The entries that follow need to be reproduced exactly, minus any images.

Data section: Begin

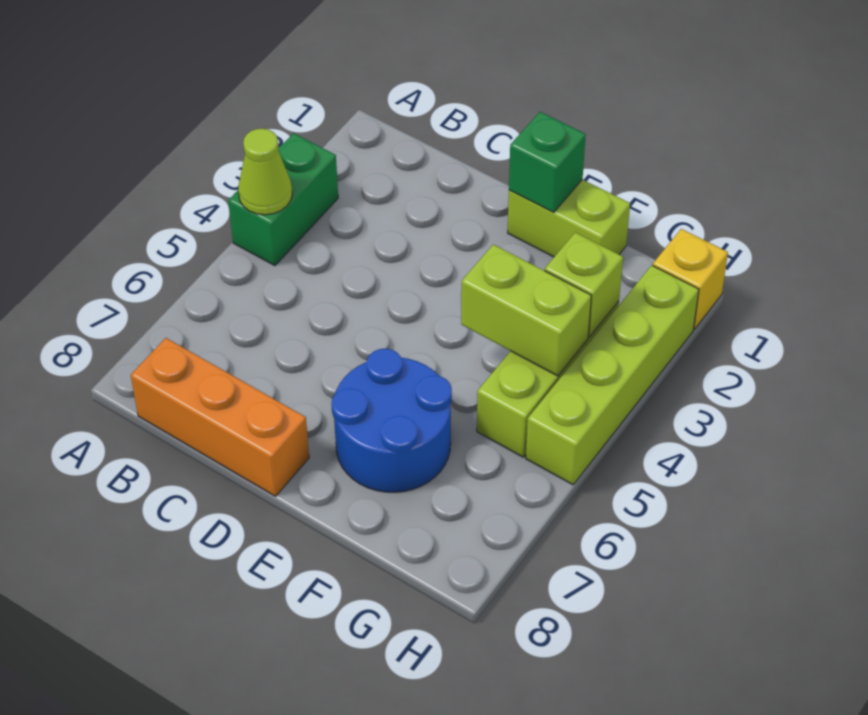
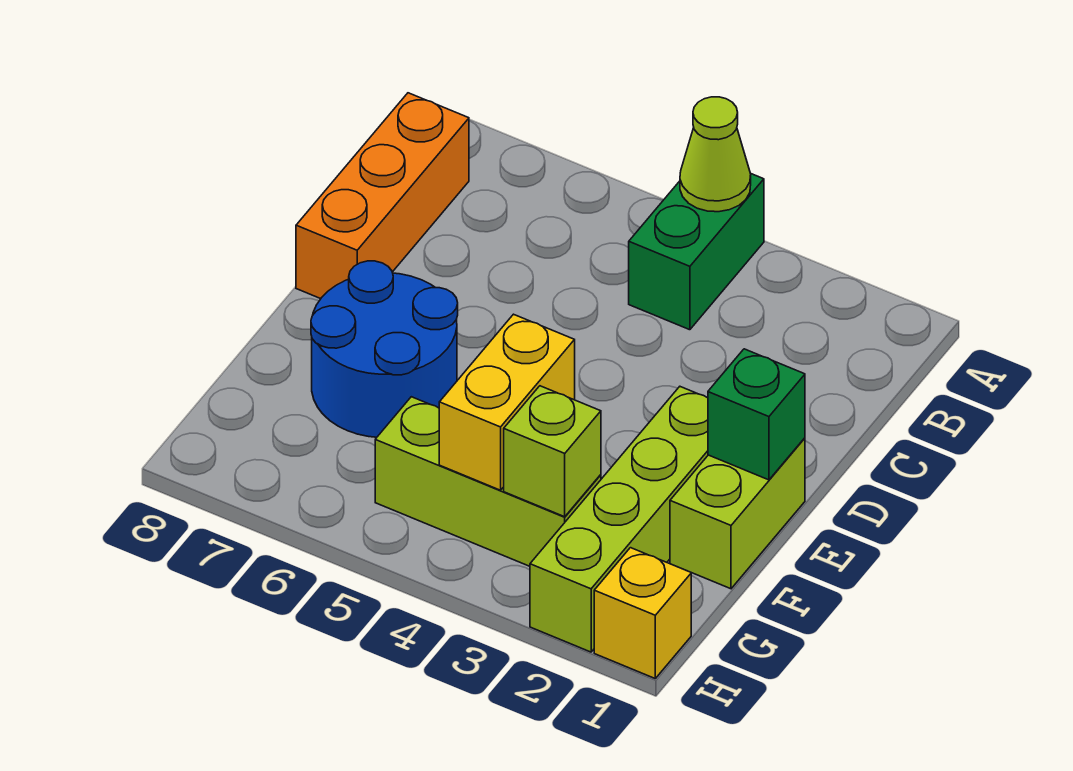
green 1x2 brick [228,133,338,266] -> green 1x2 brick turned to [629,174,764,330]
lime 1x2 brick [461,244,591,376] -> yellow 1x2 brick [439,314,575,490]
lime 1x4 brick [526,265,699,485] -> lime 1x4 brick turned to [530,387,708,652]

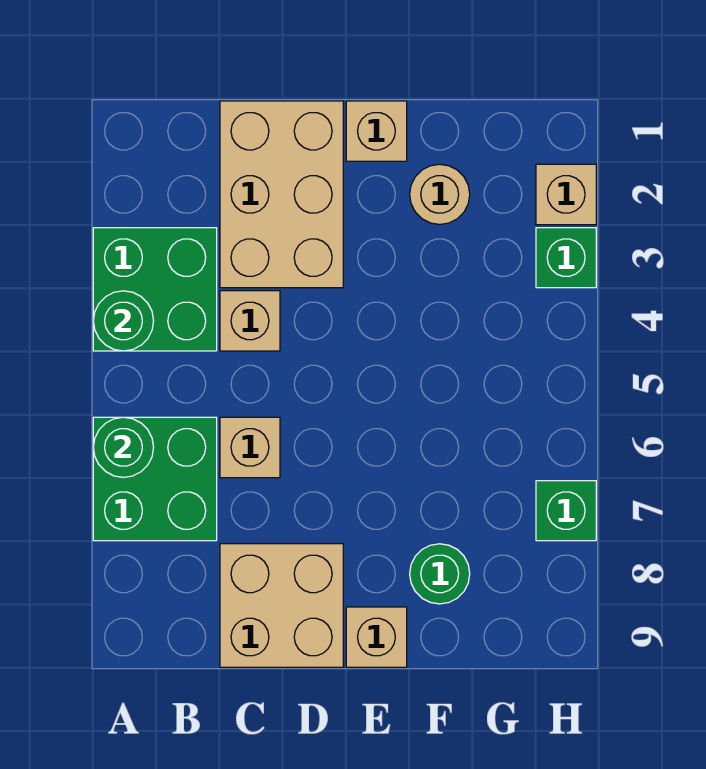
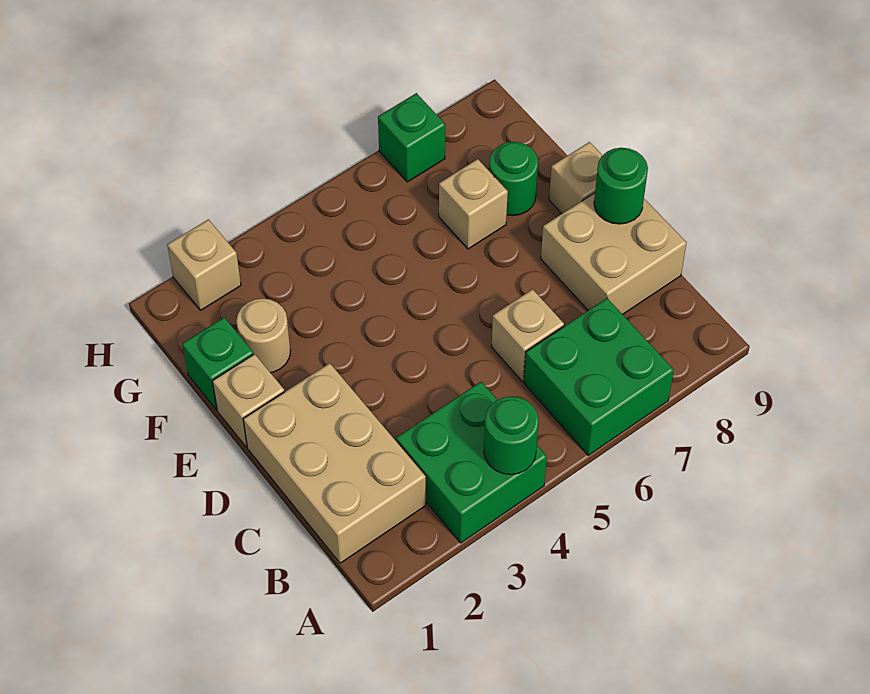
green 1x1 round brick [93,417,154,477] -> green 1x1 round brick moved to [594,148,648,224]
tan 2x3 brick [220,101,343,288] -> tan 2x3 brick turned to [243,363,426,563]
tan 1x1 brick [220,291,280,351] -> tan 1x1 brick moved to [439,159,508,249]
green 1x1 brick [536,228,596,288] -> green 1x1 brick moved to [182,317,254,410]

Data section: End

→ Exercise response:
green 1x2 brick [228,133,338,266] -> green 1x2 brick turned to [629,174,764,330]
lime 1x2 brick [461,244,591,376] -> yellow 1x2 brick [439,314,575,490]
lime 1x4 brick [526,265,699,485] -> lime 1x4 brick turned to [530,387,708,652]

green 1x1 round brick [93,417,154,477] -> green 1x1 round brick moved to [594,148,648,224]
tan 2x3 brick [220,101,343,288] -> tan 2x3 brick turned to [243,363,426,563]
tan 1x1 brick [220,291,280,351] -> tan 1x1 brick moved to [439,159,508,249]
green 1x1 brick [536,228,596,288] -> green 1x1 brick moved to [182,317,254,410]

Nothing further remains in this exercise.